* Entries provided:
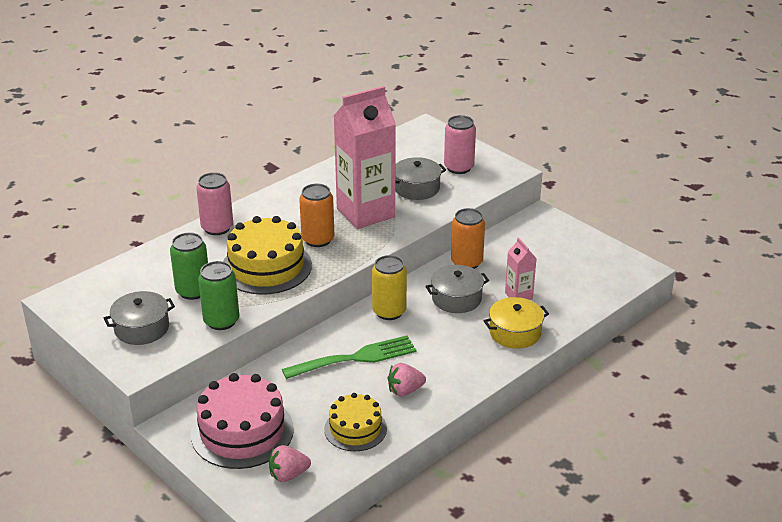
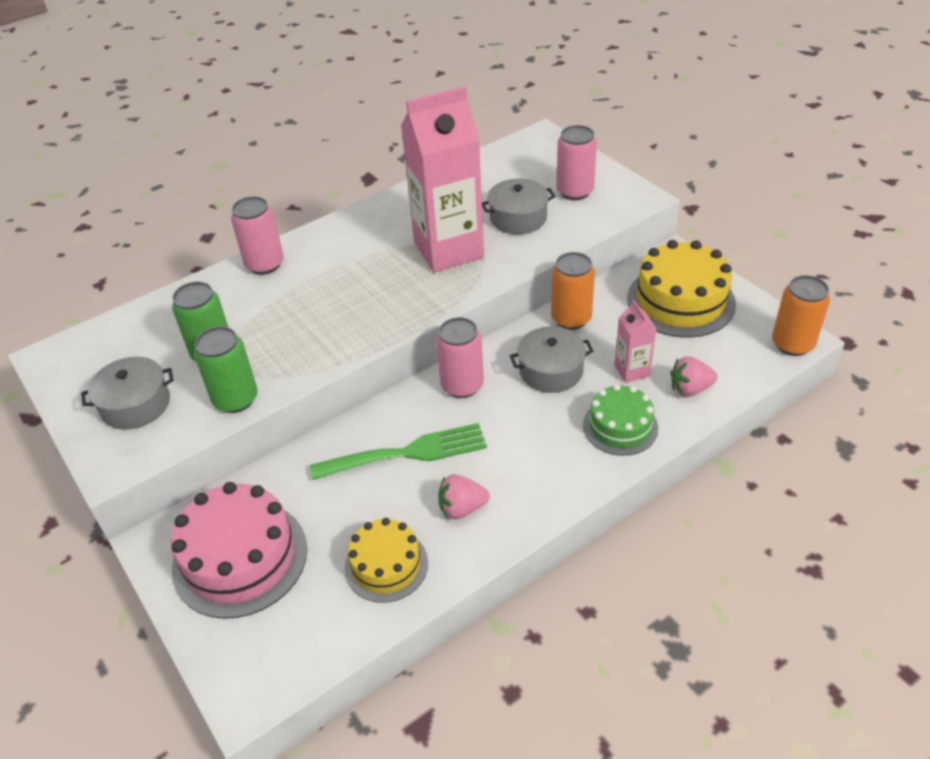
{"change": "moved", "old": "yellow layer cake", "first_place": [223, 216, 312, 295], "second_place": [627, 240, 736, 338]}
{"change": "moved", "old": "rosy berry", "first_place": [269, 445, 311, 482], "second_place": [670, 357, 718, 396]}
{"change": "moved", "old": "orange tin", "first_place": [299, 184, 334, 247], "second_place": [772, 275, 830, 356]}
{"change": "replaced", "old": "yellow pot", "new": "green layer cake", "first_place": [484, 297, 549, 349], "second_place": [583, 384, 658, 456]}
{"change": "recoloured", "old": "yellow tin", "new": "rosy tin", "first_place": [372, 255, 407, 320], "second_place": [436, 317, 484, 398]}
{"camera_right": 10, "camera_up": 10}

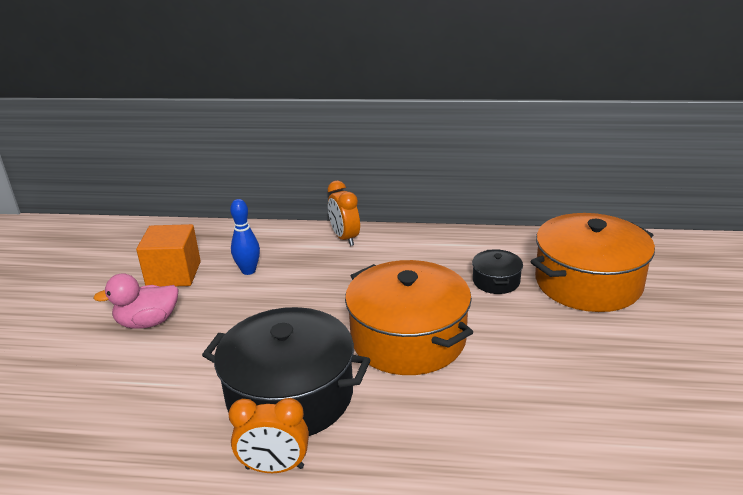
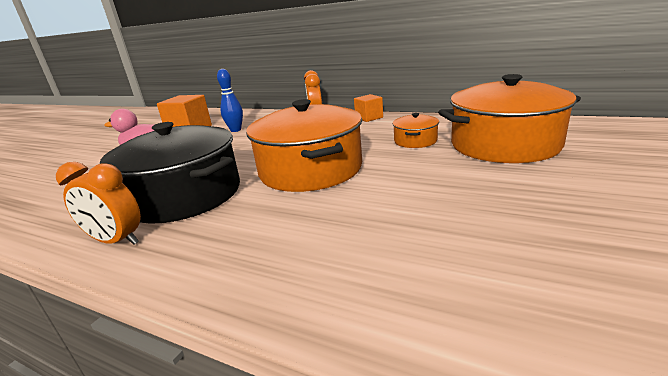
{"change": "added", "new": "orange block", "second_place": [354, 94, 383, 122]}
{"change": "recoloured", "old": "jet-black pot", "new": "orange pot", "first_place": [472, 249, 523, 294], "second_place": [393, 113, 439, 148]}
{"camera_right": 20, "camera_up": -5}

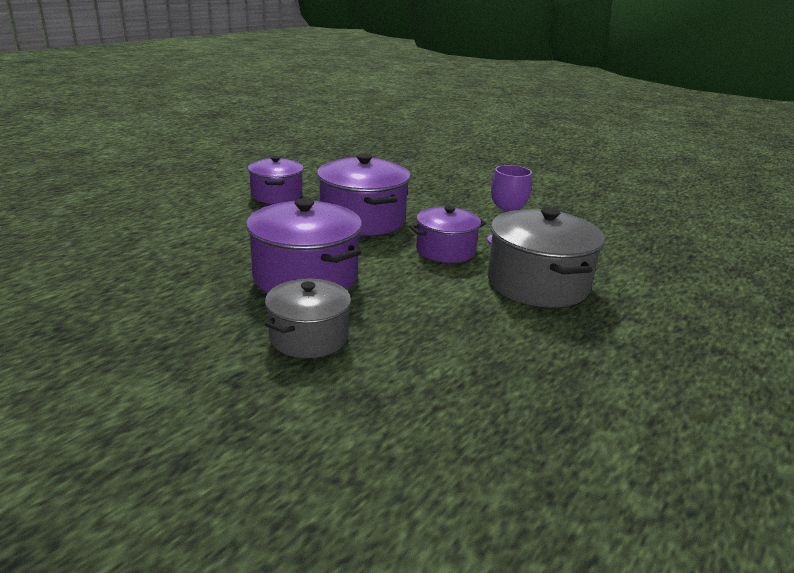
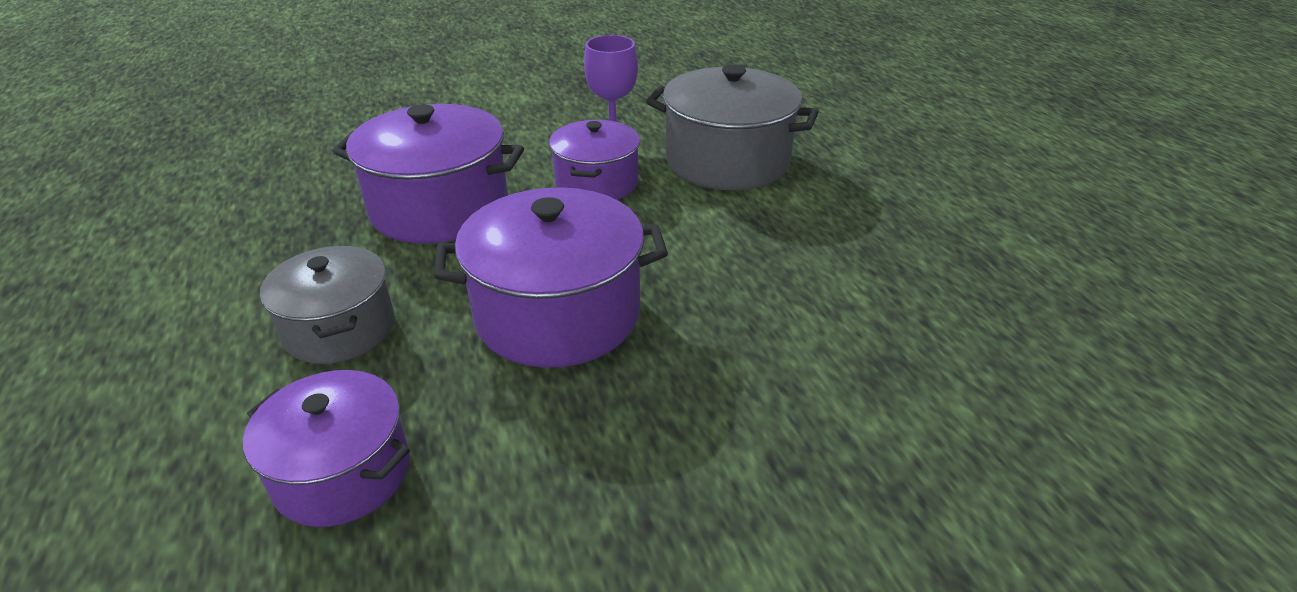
{"change": "moved", "old": "violet pot", "first_place": [248, 156, 304, 204], "second_place": [243, 370, 410, 527]}
{"change": "moved", "old": "grey pot", "first_place": [265, 279, 351, 358], "second_place": [260, 246, 394, 364]}
{"camera_right": -55, "camera_up": 10}

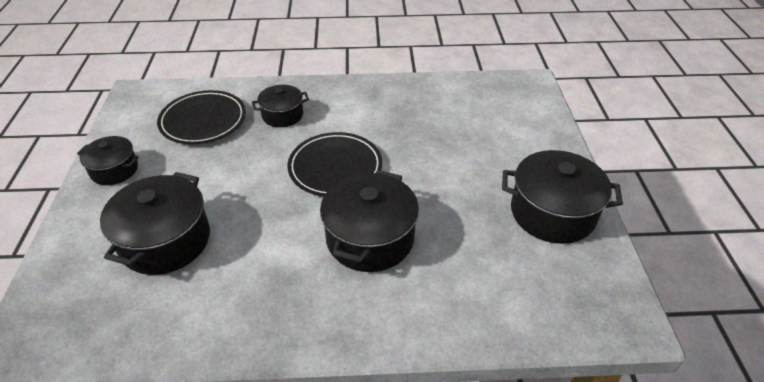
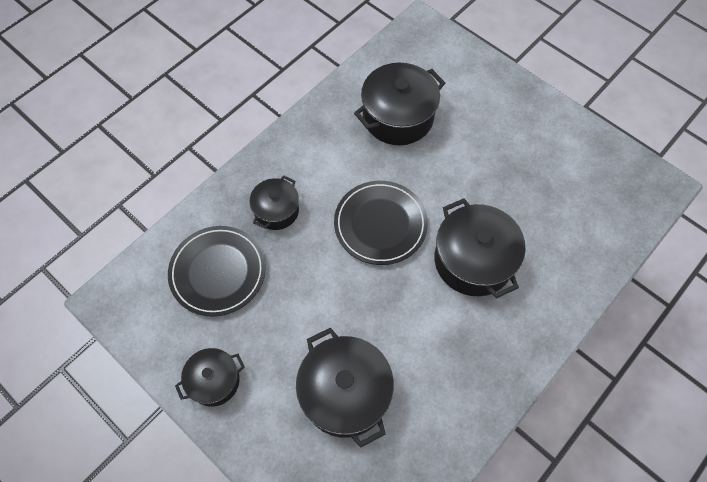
{"change": "moved", "old": "jet-black pot", "first_place": [502, 150, 623, 244], "second_place": [354, 63, 445, 145]}
{"camera_right": -45, "camera_up": 20}

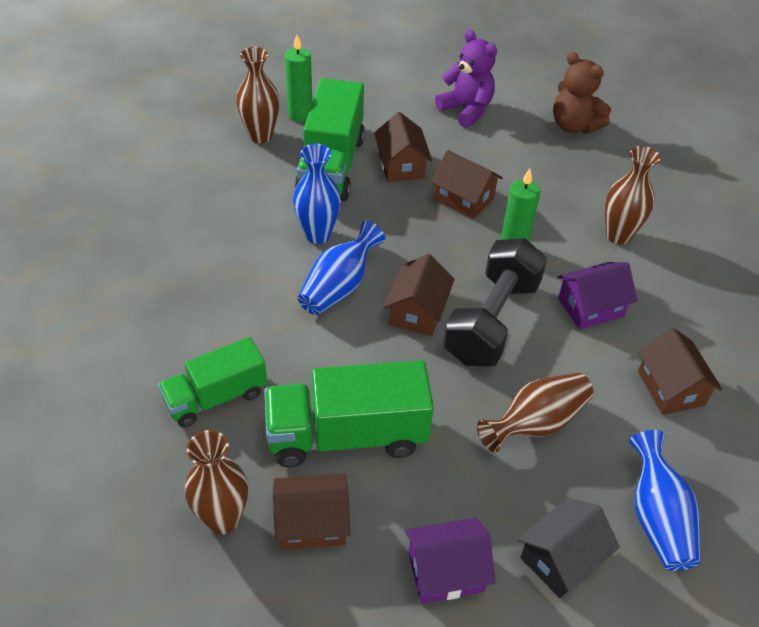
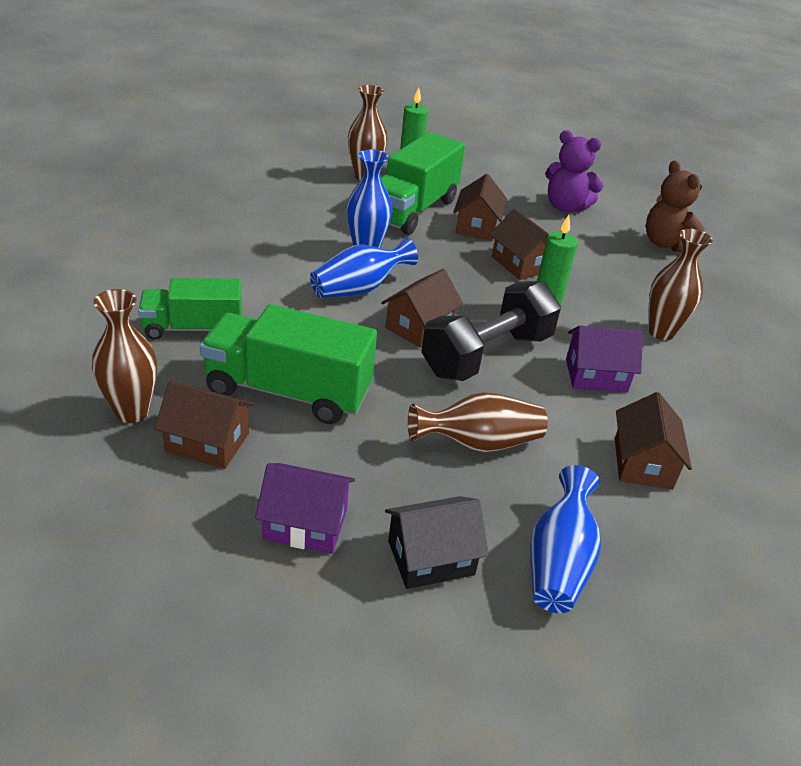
{"change": "turned", "old": "violet teddy bear", "first_place": [435, 30, 497, 128], "second_place": [545, 130, 603, 212], "degrees": 135}
{"camera_right": 20, "camera_up": -10}

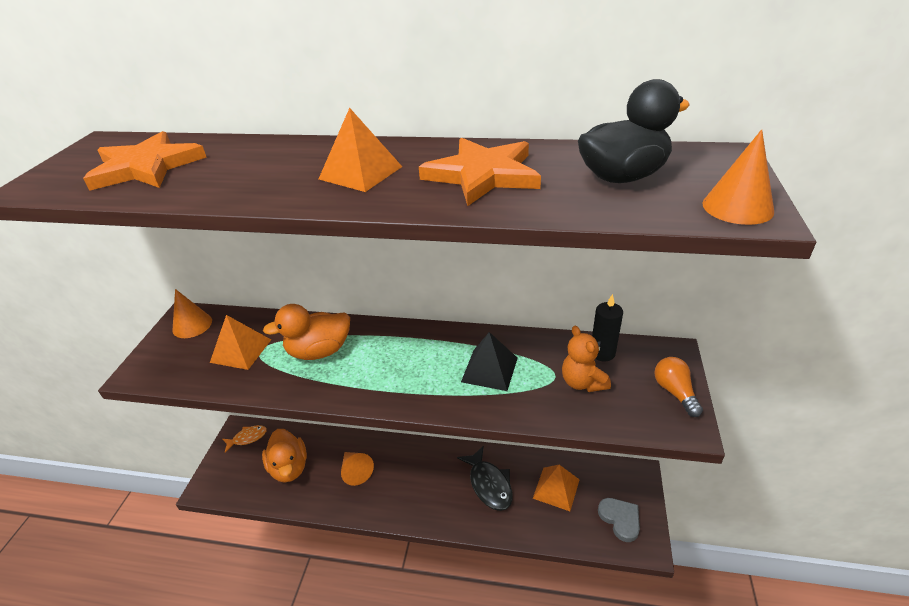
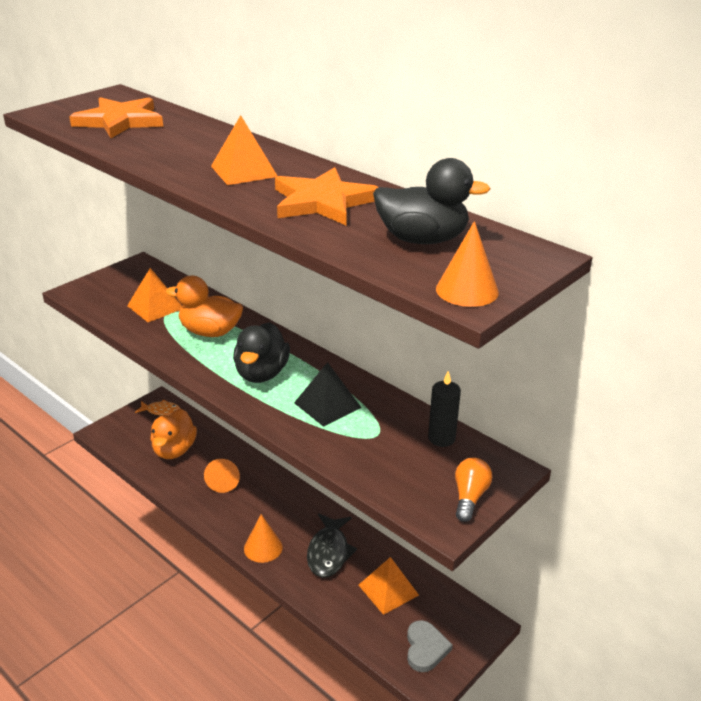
{"change": "removed", "old": "orange teddy bear", "first_place": [562, 326, 611, 392]}
{"change": "added", "new": "jet-black rubber duck", "second_place": [233, 322, 290, 383]}
{"change": "moved", "old": "orange cone", "first_place": [172, 289, 212, 338], "second_place": [244, 514, 283, 563]}
{"camera_right": 30, "camera_up": -5}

* Task instructions: If a line of the data above holds the string "teddy", count it, then state only the total.

* Response area: 2